■ **THE RECORDS**:
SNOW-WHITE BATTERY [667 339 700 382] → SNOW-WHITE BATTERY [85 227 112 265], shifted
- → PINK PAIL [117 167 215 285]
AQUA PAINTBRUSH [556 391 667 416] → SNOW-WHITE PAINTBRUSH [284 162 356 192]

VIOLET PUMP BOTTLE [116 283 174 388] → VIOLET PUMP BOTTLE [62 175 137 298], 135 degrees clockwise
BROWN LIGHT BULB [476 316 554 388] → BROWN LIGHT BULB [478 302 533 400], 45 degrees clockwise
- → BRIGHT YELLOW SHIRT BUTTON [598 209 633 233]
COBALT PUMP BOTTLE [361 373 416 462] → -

■ **PROBLEM**: Give the listing again in full, and make every line match exactly.

■ **SOLUTION FOR THIS EXERCISE**:
SNOW-WHITE BATTERY [667 339 700 382] → SNOW-WHITE BATTERY [85 227 112 265], shifted
- → PINK PAIL [117 167 215 285]
AQUA PAINTBRUSH [556 391 667 416] → SNOW-WHITE PAINTBRUSH [284 162 356 192]

VIOLET PUMP BOTTLE [116 283 174 388] → VIOLET PUMP BOTTLE [62 175 137 298], 135 degrees clockwise
BROWN LIGHT BULB [476 316 554 388] → BROWN LIGHT BULB [478 302 533 400], 45 degrees clockwise
- → BRIGHT YELLOW SHIRT BUTTON [598 209 633 233]
COBALT PUMP BOTTLE [361 373 416 462] → -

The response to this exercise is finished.